[Dataset records]
>>>>>

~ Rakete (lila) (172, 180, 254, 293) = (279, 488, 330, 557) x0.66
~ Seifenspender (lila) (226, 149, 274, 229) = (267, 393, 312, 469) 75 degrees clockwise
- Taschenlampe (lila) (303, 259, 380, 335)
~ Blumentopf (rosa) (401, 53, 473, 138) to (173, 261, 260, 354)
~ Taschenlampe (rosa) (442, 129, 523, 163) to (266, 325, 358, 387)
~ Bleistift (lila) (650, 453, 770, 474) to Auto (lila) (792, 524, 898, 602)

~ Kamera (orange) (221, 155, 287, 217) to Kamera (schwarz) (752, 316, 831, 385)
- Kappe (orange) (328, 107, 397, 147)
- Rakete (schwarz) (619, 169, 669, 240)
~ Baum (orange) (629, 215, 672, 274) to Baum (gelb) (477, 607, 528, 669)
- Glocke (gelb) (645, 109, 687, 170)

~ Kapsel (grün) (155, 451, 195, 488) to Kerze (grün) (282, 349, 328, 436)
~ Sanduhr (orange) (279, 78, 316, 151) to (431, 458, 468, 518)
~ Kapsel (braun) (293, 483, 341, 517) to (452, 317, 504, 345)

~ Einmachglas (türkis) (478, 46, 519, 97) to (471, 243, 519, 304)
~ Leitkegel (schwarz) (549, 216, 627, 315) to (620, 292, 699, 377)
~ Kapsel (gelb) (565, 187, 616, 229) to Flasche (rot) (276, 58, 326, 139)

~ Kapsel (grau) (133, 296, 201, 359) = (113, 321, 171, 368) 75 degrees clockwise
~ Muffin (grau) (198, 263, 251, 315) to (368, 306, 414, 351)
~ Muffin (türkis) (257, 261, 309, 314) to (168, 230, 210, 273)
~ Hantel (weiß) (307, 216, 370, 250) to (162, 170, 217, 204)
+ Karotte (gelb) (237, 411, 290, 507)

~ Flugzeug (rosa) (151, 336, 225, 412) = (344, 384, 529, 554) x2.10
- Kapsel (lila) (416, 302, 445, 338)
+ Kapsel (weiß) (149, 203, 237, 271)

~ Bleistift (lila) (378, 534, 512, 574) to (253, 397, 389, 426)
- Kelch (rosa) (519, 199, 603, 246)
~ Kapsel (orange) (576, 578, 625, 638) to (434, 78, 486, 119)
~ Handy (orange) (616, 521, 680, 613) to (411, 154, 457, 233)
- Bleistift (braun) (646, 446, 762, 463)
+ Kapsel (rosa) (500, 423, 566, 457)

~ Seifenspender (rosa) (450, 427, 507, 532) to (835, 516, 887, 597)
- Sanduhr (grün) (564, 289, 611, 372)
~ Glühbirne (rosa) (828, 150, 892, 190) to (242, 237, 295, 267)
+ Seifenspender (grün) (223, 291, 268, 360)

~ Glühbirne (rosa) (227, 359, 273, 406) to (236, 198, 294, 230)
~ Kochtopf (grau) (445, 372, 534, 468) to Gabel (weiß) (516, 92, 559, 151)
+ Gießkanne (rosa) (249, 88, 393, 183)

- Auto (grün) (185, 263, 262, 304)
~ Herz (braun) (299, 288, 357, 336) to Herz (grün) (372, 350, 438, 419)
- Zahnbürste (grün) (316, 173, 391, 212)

<<<<<

## WHAT IS BEING ASKED
Without leaving anything out, transcribe the records above exactly.

## RESPONSE AREA
~ Rakete (lila) (172, 180, 254, 293) = (279, 488, 330, 557) x0.66
~ Seifenspender (lila) (226, 149, 274, 229) = (267, 393, 312, 469) 75 degrees clockwise
- Taschenlampe (lila) (303, 259, 380, 335)
~ Blumentopf (rosa) (401, 53, 473, 138) to (173, 261, 260, 354)
~ Taschenlampe (rosa) (442, 129, 523, 163) to (266, 325, 358, 387)
~ Bleistift (lila) (650, 453, 770, 474) to Auto (lila) (792, 524, 898, 602)

~ Kamera (orange) (221, 155, 287, 217) to Kamera (schwarz) (752, 316, 831, 385)
- Kappe (orange) (328, 107, 397, 147)
- Rakete (schwarz) (619, 169, 669, 240)
~ Baum (orange) (629, 215, 672, 274) to Baum (gelb) (477, 607, 528, 669)
- Glocke (gelb) (645, 109, 687, 170)

~ Kapsel (grün) (155, 451, 195, 488) to Kerze (grün) (282, 349, 328, 436)
~ Sanduhr (orange) (279, 78, 316, 151) to (431, 458, 468, 518)
~ Kapsel (braun) (293, 483, 341, 517) to (452, 317, 504, 345)

~ Einmachglas (türkis) (478, 46, 519, 97) to (471, 243, 519, 304)
~ Leitkegel (schwarz) (549, 216, 627, 315) to (620, 292, 699, 377)
~ Kapsel (gelb) (565, 187, 616, 229) to Flasche (rot) (276, 58, 326, 139)

~ Kapsel (grau) (133, 296, 201, 359) = (113, 321, 171, 368) 75 degrees clockwise
~ Muffin (grau) (198, 263, 251, 315) to (368, 306, 414, 351)
~ Muffin (türkis) (257, 261, 309, 314) to (168, 230, 210, 273)
~ Hantel (weiß) (307, 216, 370, 250) to (162, 170, 217, 204)
+ Karotte (gelb) (237, 411, 290, 507)

~ Flugzeug (rosa) (151, 336, 225, 412) = (344, 384, 529, 554) x2.10
- Kapsel (lila) (416, 302, 445, 338)
+ Kapsel (weiß) (149, 203, 237, 271)

~ Bleistift (lila) (378, 534, 512, 574) to (253, 397, 389, 426)
- Kelch (rosa) (519, 199, 603, 246)
~ Kapsel (orange) (576, 578, 625, 638) to (434, 78, 486, 119)
~ Handy (orange) (616, 521, 680, 613) to (411, 154, 457, 233)
- Bleistift (braun) (646, 446, 762, 463)
+ Kapsel (rosa) (500, 423, 566, 457)

~ Seifenspender (rosa) (450, 427, 507, 532) to (835, 516, 887, 597)
- Sanduhr (grün) (564, 289, 611, 372)
~ Glühbirne (rosa) (828, 150, 892, 190) to (242, 237, 295, 267)
+ Seifenspender (grün) (223, 291, 268, 360)

~ Glühbirne (rosa) (227, 359, 273, 406) to (236, 198, 294, 230)
~ Kochtopf (grau) (445, 372, 534, 468) to Gabel (weiß) (516, 92, 559, 151)
+ Gießkanne (rosa) (249, 88, 393, 183)

- Auto (grün) (185, 263, 262, 304)
~ Herz (braun) (299, 288, 357, 336) to Herz (grün) (372, 350, 438, 419)
- Zahnbürste (grün) (316, 173, 391, 212)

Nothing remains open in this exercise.